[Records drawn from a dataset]
§ §

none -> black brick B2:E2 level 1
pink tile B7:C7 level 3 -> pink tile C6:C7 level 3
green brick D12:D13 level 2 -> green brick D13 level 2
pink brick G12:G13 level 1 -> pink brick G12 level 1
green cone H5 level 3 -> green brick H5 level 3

§ §

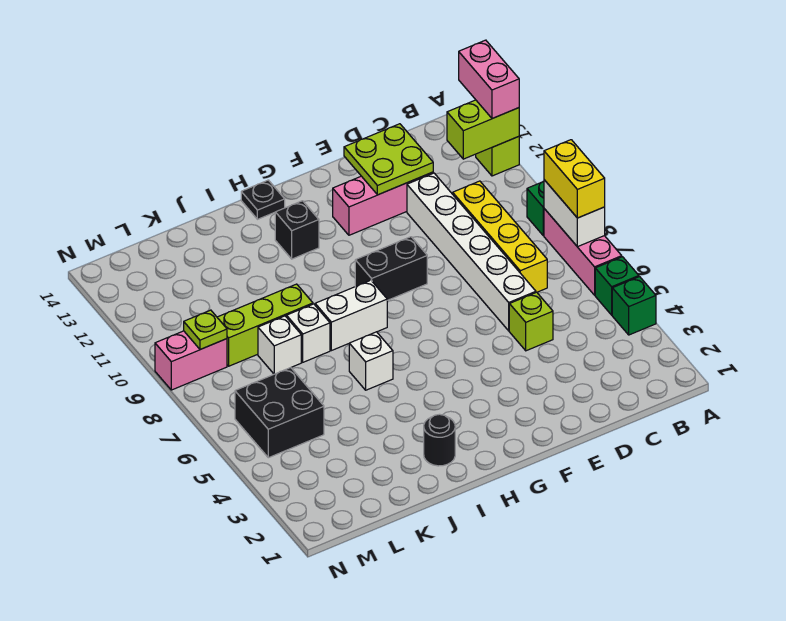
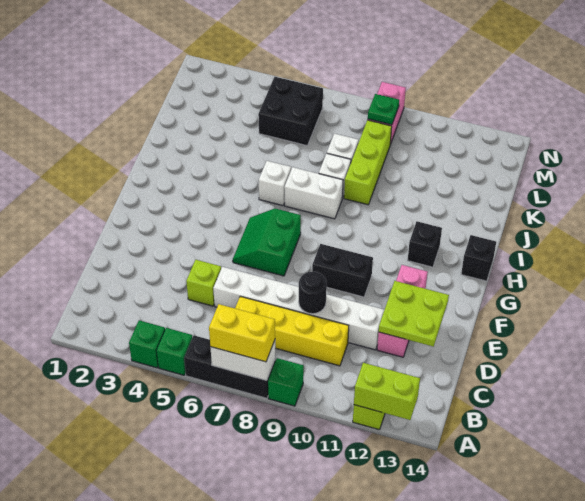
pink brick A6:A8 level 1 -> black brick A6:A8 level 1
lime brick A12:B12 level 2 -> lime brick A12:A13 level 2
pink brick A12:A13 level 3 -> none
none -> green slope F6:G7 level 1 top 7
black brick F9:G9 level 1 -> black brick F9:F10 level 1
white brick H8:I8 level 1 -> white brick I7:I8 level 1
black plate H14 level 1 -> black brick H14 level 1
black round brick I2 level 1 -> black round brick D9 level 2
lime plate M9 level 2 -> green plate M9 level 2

§ §

● **What the task asks**
Supply only the count of lines above holding "pink".

● **Answer box**
4